_Job item_.
Repeat the listing below word for word, minus the pictures.

---

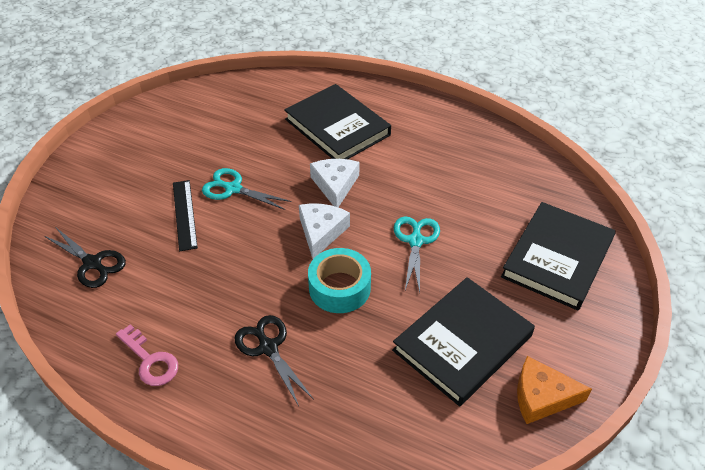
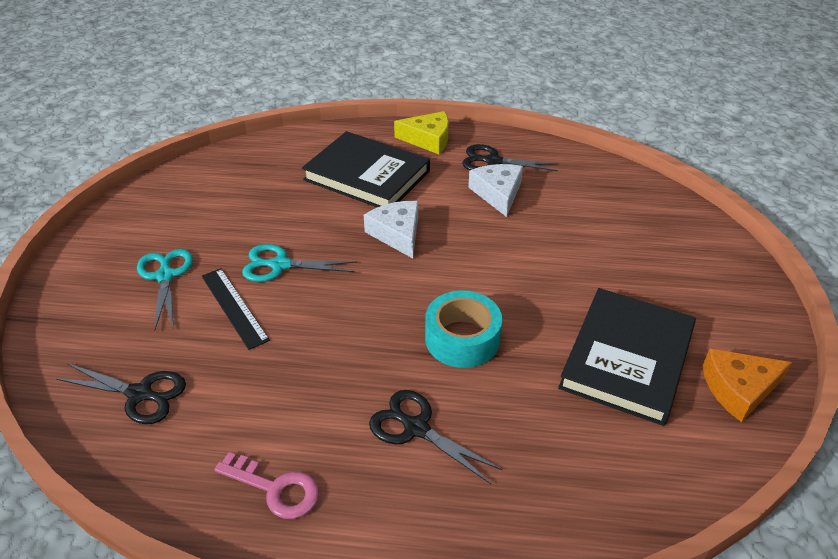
camera: 20 degrees left, 5 degrees down
(321, 232) = (408, 285): white cheese -> white cheese (498, 193)
(405, 105) = (428, 139): none -> yellow cheese
(415, 241) = (517, 268): turquoise scissors -> turquoise scissors (165, 276)
(449, 138) = (492, 161): none -> black scissors
(557, 258) = (668, 249): black book -> none

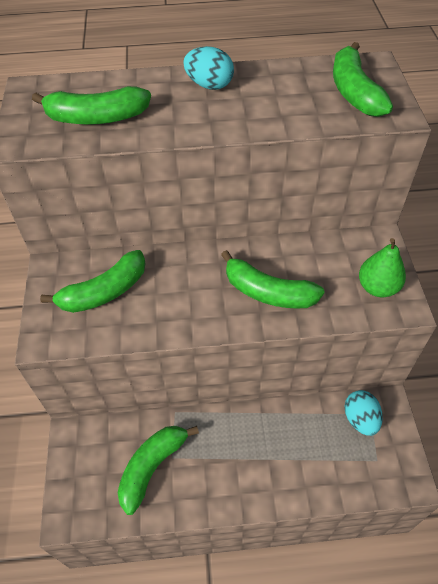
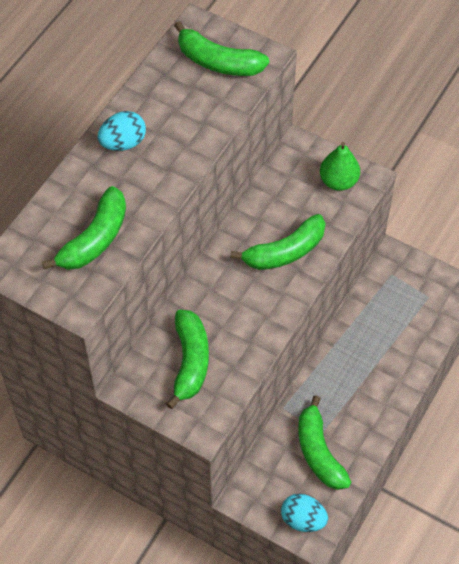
camera: 55 degrees left, 5 degrees up
(360, 419) = (390, 283): turquoise egg -> turquoise egg (303, 519)

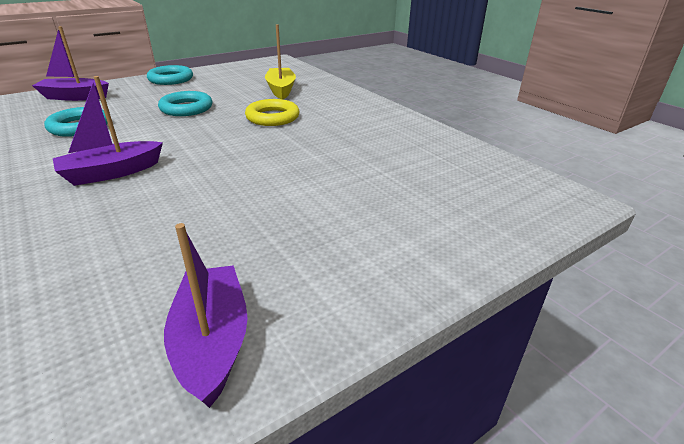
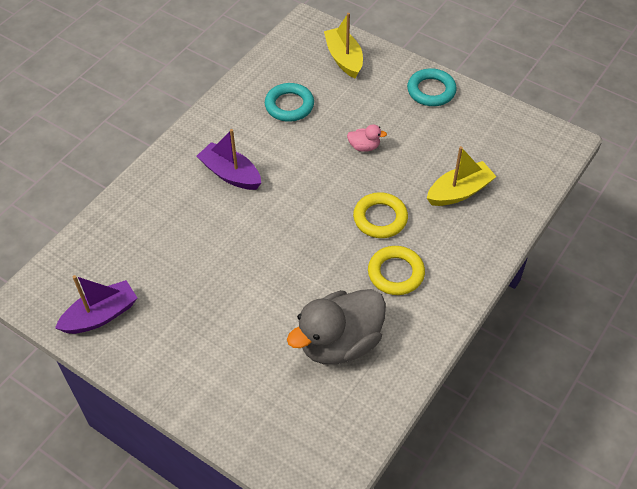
camera: 70 degrees right, 20 degrees up
(75, 97) = (344, 58): purple boat -> yellow boat
(186, 108) = (364, 147): turquoise ring -> pink duck
(337, 123) = (396, 273): none -> yellow ring
(397, 158) = (340, 343): none -> grey duck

---

_Result below_.
camera: 20 degrees left, 5 degrees down
(321, 232) = (408, 285): white cheese -> white cheese (498, 193)
(405, 105) = (428, 139): none -> yellow cheese
(415, 241) = (517, 268): turquoise scissors -> turquoise scissors (165, 276)
(449, 138) = (492, 161): none -> black scissors
(557, 258) = (668, 249): black book -> none

camera: 55 degrees left, 5 degrees up
(360, 419) = (390, 283): turquoise egg -> turquoise egg (303, 519)

camera: 70 degrees right, 20 degrees up
(75, 97) = (344, 58): purple boat -> yellow boat
(186, 108) = (364, 147): turquoise ring -> pink duck
(337, 123) = (396, 273): none -> yellow ring
(397, 158) = (340, 343): none -> grey duck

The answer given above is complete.